[[ Information given open ]]

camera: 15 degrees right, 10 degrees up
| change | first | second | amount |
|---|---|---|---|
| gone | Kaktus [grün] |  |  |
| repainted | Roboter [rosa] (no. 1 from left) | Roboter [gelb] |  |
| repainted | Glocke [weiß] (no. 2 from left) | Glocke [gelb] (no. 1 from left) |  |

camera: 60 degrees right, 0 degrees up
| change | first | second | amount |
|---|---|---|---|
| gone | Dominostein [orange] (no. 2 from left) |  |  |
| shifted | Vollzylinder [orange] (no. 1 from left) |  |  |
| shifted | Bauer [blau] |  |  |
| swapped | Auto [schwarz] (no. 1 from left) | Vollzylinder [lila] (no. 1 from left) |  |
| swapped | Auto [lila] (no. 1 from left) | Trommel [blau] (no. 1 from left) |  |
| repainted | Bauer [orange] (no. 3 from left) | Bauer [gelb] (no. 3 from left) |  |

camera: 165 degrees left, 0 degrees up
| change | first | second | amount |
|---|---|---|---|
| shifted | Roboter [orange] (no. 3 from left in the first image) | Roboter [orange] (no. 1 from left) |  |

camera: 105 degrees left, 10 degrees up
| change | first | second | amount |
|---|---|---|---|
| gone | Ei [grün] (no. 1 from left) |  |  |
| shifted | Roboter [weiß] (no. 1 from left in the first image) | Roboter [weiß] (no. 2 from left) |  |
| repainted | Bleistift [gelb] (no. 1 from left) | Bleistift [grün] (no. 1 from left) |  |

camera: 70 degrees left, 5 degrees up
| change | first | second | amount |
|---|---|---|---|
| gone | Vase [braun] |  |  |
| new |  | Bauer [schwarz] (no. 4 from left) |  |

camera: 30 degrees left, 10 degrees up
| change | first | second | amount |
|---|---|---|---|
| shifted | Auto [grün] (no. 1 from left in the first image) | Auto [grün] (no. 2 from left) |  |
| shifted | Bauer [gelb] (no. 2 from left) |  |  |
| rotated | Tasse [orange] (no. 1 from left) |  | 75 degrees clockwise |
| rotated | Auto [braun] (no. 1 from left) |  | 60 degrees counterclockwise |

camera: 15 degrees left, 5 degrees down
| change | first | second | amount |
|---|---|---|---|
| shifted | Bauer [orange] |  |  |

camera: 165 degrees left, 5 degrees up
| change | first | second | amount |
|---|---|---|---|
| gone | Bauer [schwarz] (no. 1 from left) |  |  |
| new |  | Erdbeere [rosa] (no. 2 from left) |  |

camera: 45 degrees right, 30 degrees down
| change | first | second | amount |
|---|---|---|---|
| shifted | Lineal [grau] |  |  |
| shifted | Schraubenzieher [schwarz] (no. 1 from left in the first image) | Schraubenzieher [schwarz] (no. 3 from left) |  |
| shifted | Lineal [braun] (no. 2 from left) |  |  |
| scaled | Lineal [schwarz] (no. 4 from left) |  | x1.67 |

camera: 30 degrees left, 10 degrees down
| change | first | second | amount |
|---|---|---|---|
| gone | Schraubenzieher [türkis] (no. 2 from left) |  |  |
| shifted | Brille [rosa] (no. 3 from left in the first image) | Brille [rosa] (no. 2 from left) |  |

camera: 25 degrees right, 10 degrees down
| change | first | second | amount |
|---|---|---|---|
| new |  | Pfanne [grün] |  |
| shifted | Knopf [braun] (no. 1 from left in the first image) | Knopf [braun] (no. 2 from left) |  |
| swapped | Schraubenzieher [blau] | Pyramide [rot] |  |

[[ Information given closed ]]

- The problem -
An exact copy of all the entries above is what is needed.

- Exercise response -
camera: 15 degrees right, 10 degrees up
| change | first | second | amount |
|---|---|---|---|
| gone | Kaktus [grün] |  |  |
| repainted | Roboter [rosa] (no. 1 from left) | Roboter [gelb] |  |
| repainted | Glocke [weiß] (no. 2 from left) | Glocke [gelb] (no. 1 from left) |  |

camera: 60 degrees right, 0 degrees up
| change | first | second | amount |
|---|---|---|---|
| gone | Dominostein [orange] (no. 2 from left) |  |  |
| shifted | Vollzylinder [orange] (no. 1 from left) |  |  |
| shifted | Bauer [blau] |  |  |
| swapped | Auto [schwarz] (no. 1 from left) | Vollzylinder [lila] (no. 1 from left) |  |
| swapped | Auto [lila] (no. 1 from left) | Trommel [blau] (no. 1 from left) |  |
| repainted | Bauer [orange] (no. 3 from left) | Bauer [gelb] (no. 3 from left) |  |

camera: 165 degrees left, 0 degrees up
| change | first | second | amount |
|---|---|---|---|
| shifted | Roboter [orange] (no. 3 from left in the first image) | Roboter [orange] (no. 1 from left) |  |

camera: 105 degrees left, 10 degrees up
| change | first | second | amount |
|---|---|---|---|
| gone | Ei [grün] (no. 1 from left) |  |  |
| shifted | Roboter [weiß] (no. 1 from left in the first image) | Roboter [weiß] (no. 2 from left) |  |
| repainted | Bleistift [gelb] (no. 1 from left) | Bleistift [grün] (no. 1 from left) |  |

camera: 70 degrees left, 5 degrees up
| change | first | second | amount |
|---|---|---|---|
| gone | Vase [braun] |  |  |
| new |  | Bauer [schwarz] (no. 4 from left) |  |

camera: 30 degrees left, 10 degrees up
| change | first | second | amount |
|---|---|---|---|
| shifted | Auto [grün] (no. 1 from left in the first image) | Auto [grün] (no. 2 from left) |  |
| shifted | Bauer [gelb] (no. 2 from left) |  |  |
| rotated | Tasse [orange] (no. 1 from left) |  | 75 degrees clockwise |
| rotated | Auto [braun] (no. 1 from left) |  | 60 degrees counterclockwise |

camera: 15 degrees left, 5 degrees down
| change | first | second | amount |
|---|---|---|---|
| shifted | Bauer [orange] |  |  |

camera: 165 degrees left, 5 degrees up
| change | first | second | amount |
|---|---|---|---|
| gone | Bauer [schwarz] (no. 1 from left) |  |  |
| new |  | Erdbeere [rosa] (no. 2 from left) |  |

camera: 45 degrees right, 30 degrees down
| change | first | second | amount |
|---|---|---|---|
| shifted | Lineal [grau] |  |  |
| shifted | Schraubenzieher [schwarz] (no. 1 from left in the first image) | Schraubenzieher [schwarz] (no. 3 from left) |  |
| shifted | Lineal [braun] (no. 2 from left) |  |  |
| scaled | Lineal [schwarz] (no. 4 from left) |  | x1.67 |

camera: 30 degrees left, 10 degrees down
| change | first | second | amount |
|---|---|---|---|
| gone | Schraubenzieher [türkis] (no. 2 from left) |  |  |
| shifted | Brille [rosa] (no. 3 from left in the first image) | Brille [rosa] (no. 2 from left) |  |

camera: 25 degrees right, 10 degrees down
| change | first | second | amount |
|---|---|---|---|
| new |  | Pfanne [grün] |  |
| shifted | Knopf [braun] (no. 1 from left in the first image) | Knopf [braun] (no. 2 from left) |  |
| swapped | Schraubenzieher [blau] | Pyramide [rot] |  |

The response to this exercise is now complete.